__MATERIAL SUPPLIED__
^^^^

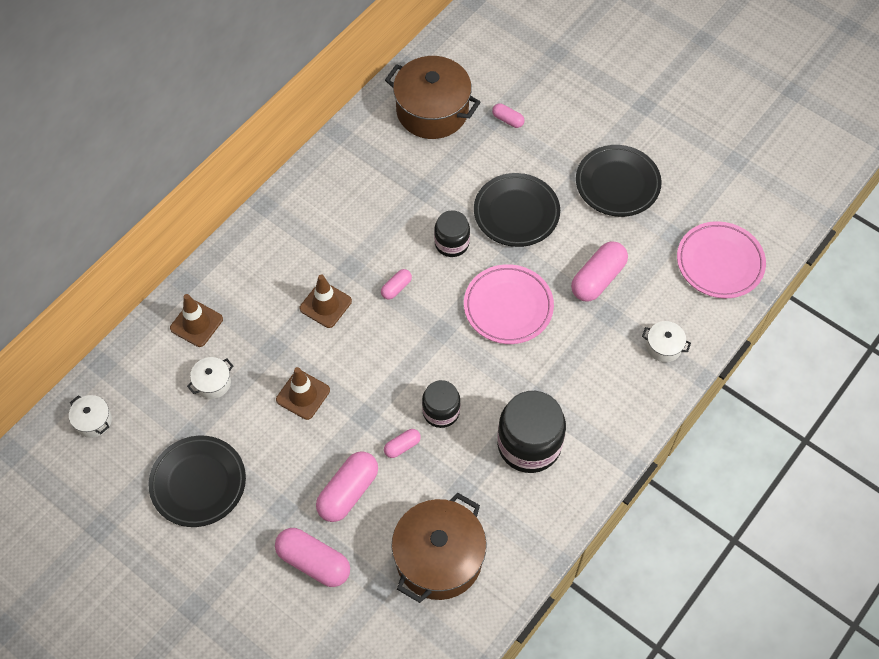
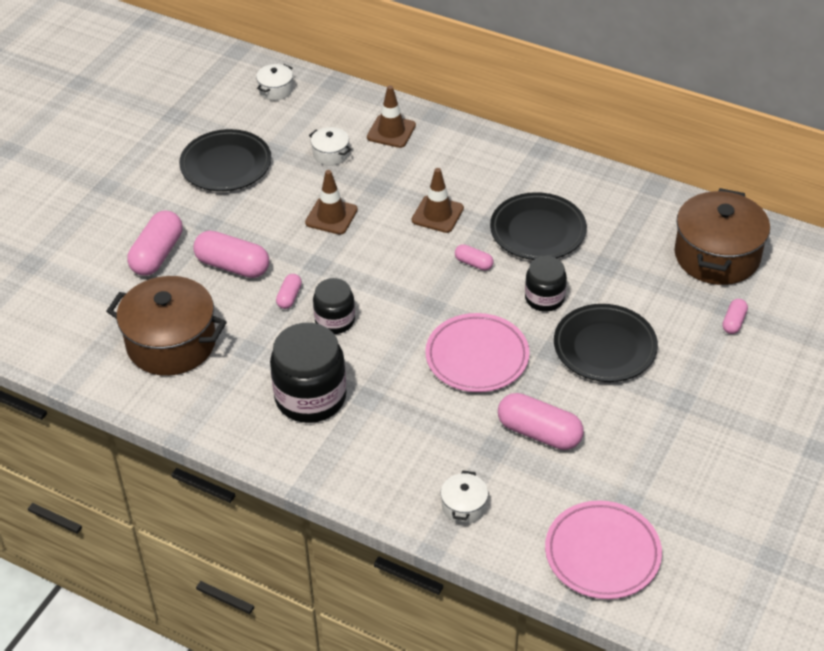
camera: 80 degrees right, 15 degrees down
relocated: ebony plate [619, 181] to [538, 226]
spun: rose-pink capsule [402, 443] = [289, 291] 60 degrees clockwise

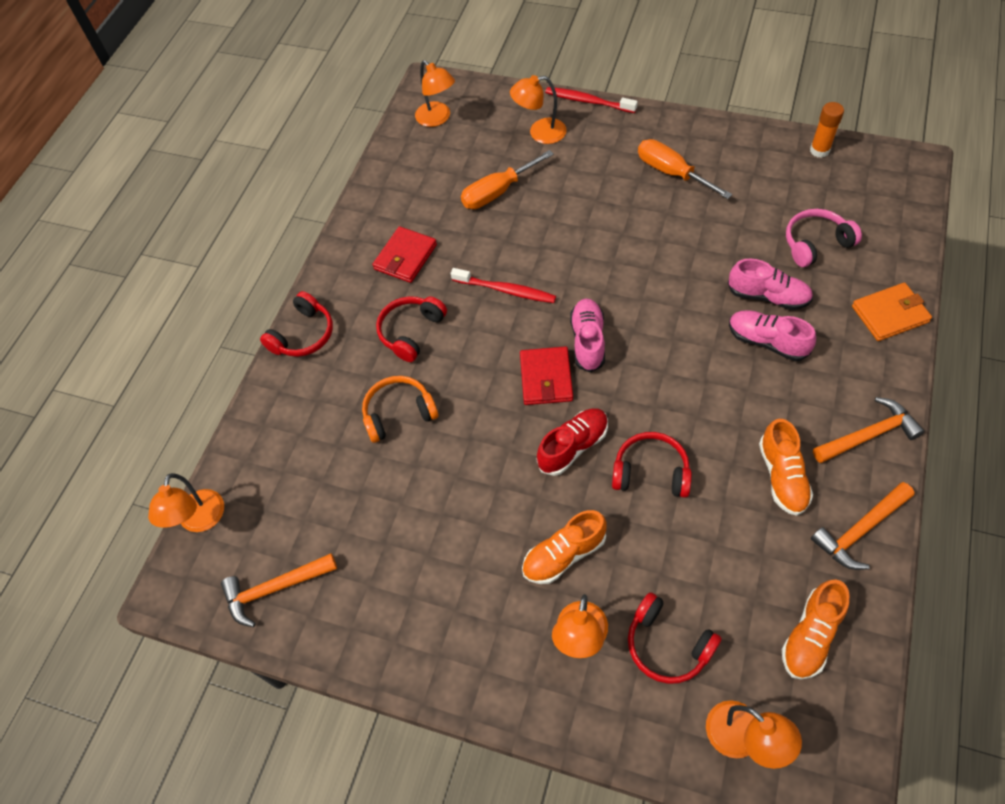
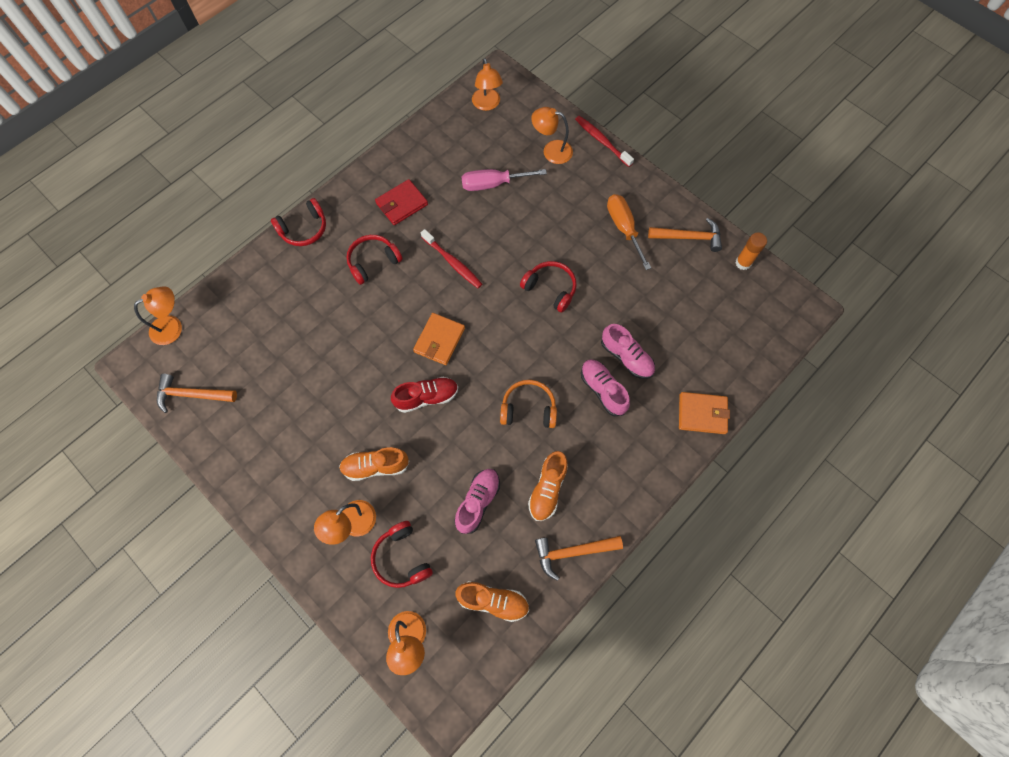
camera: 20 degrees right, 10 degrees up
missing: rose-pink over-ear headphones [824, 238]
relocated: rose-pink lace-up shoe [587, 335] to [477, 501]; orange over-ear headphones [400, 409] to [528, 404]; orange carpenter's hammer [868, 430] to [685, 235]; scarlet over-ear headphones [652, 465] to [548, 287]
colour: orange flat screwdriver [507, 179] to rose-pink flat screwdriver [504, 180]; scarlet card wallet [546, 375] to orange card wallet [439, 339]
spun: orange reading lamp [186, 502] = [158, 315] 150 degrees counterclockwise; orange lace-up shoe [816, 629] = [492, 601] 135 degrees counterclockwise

^^^^

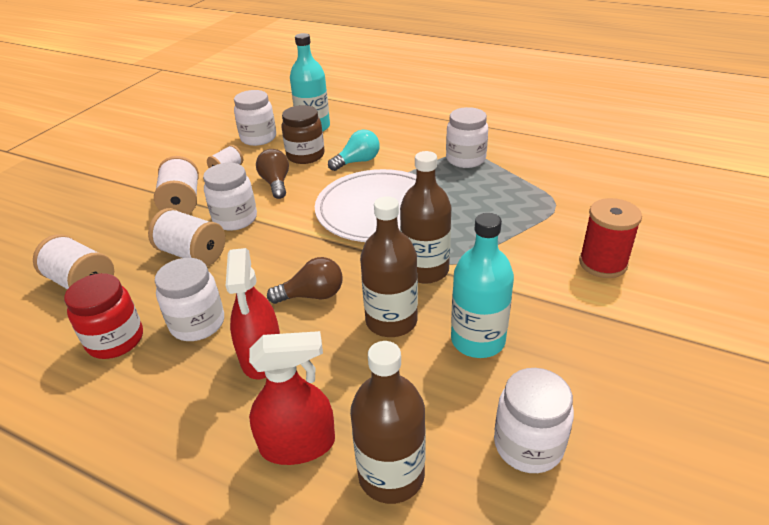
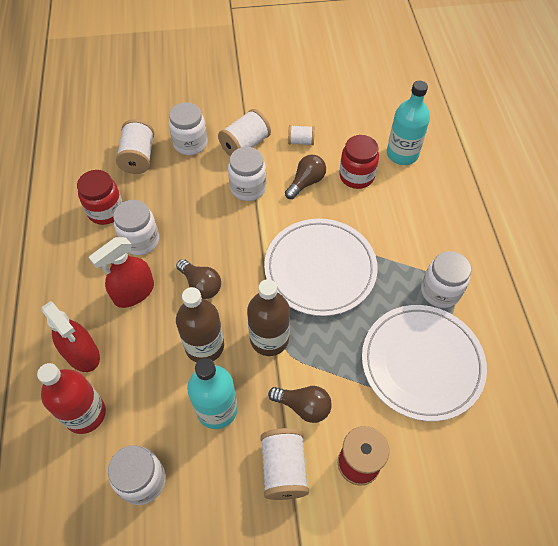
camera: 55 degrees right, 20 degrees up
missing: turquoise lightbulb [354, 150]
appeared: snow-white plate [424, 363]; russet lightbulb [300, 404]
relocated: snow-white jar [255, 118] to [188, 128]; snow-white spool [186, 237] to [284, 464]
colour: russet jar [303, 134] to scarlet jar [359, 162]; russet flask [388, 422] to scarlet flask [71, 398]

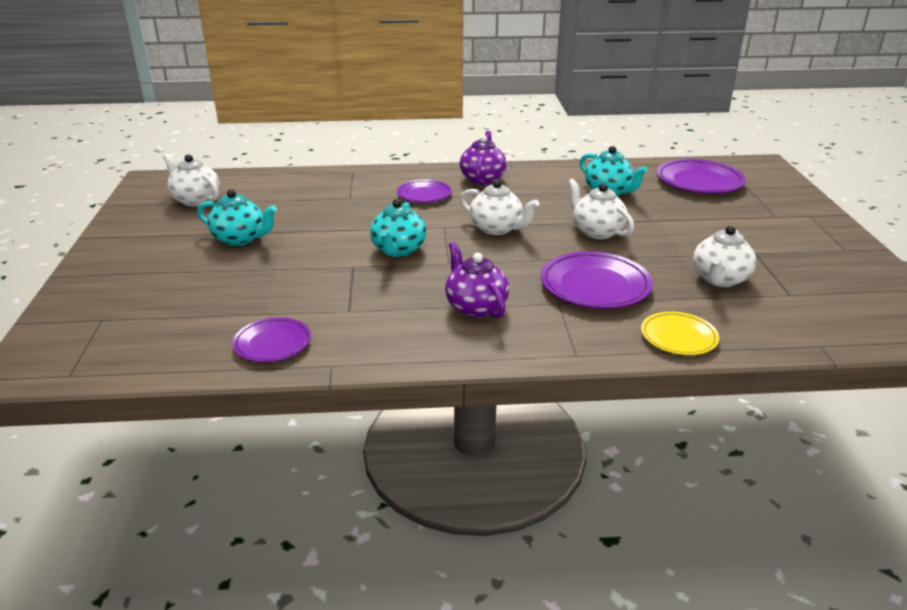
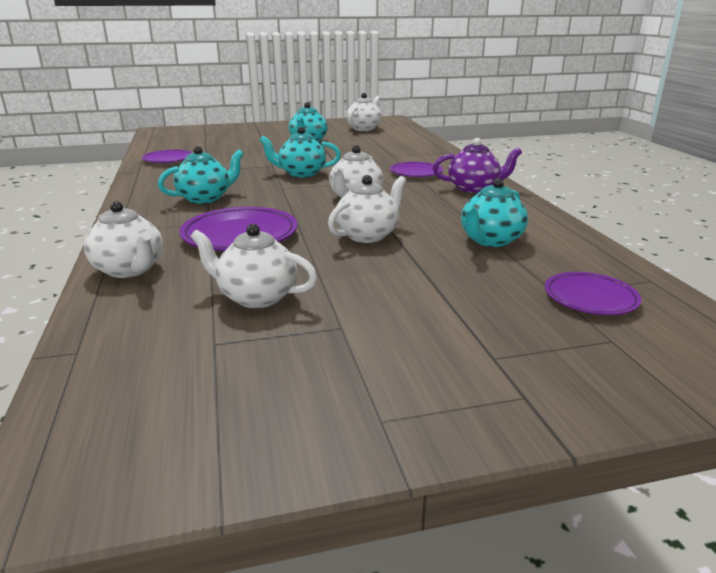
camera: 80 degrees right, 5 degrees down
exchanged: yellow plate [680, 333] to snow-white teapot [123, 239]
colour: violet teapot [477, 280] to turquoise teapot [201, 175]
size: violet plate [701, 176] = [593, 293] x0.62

^^^^

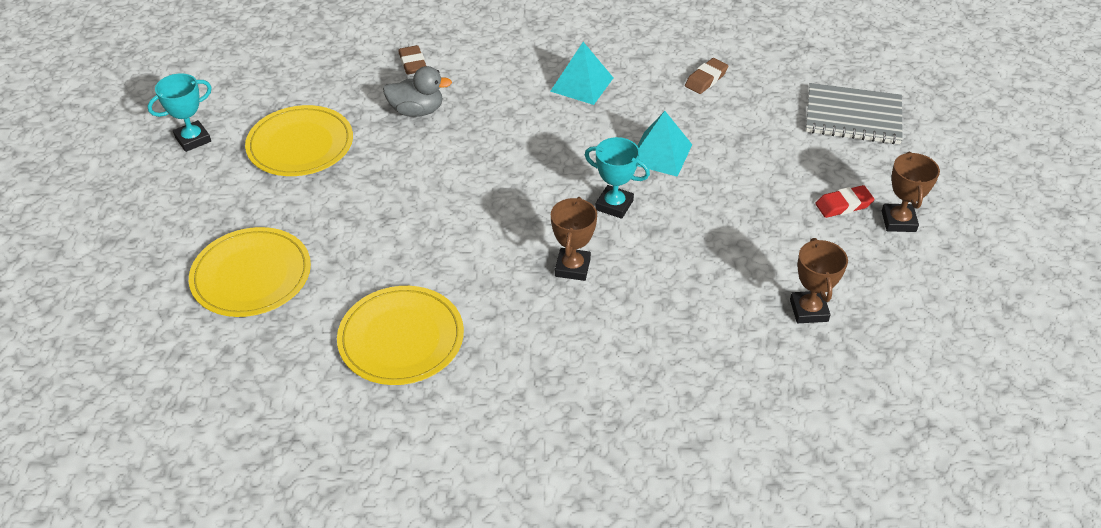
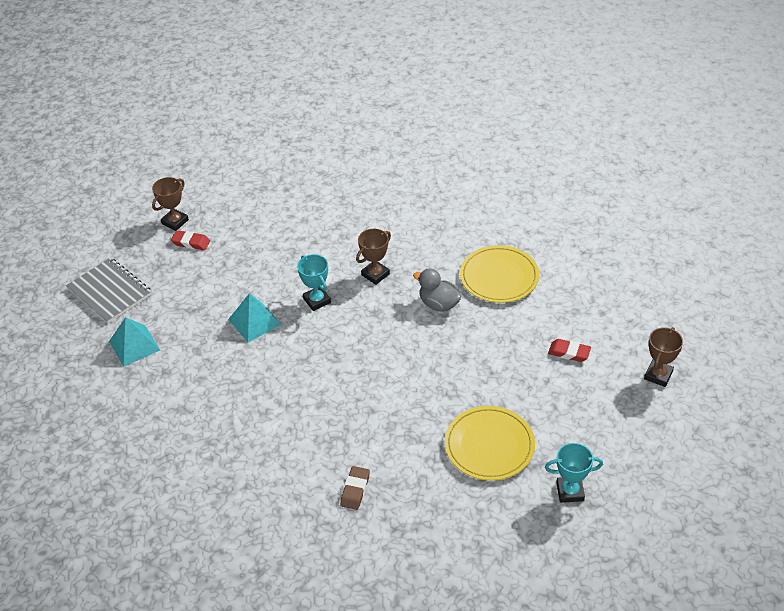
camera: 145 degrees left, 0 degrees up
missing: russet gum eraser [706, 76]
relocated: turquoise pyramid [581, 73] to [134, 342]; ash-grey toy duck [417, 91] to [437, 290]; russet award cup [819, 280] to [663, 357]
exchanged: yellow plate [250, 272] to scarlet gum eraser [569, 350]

^^^^

__YOUR GOAL__
Print only what lies in the material above starting at the line with "camera: 80 degrees right, 15 degrees down" and ending at the line with "relocated: ebony plate", every line exactly as given.

__WRITTEN RESPONSE__
camera: 80 degrees right, 15 degrees down
relocated: ebony plate [619, 181] to [538, 226]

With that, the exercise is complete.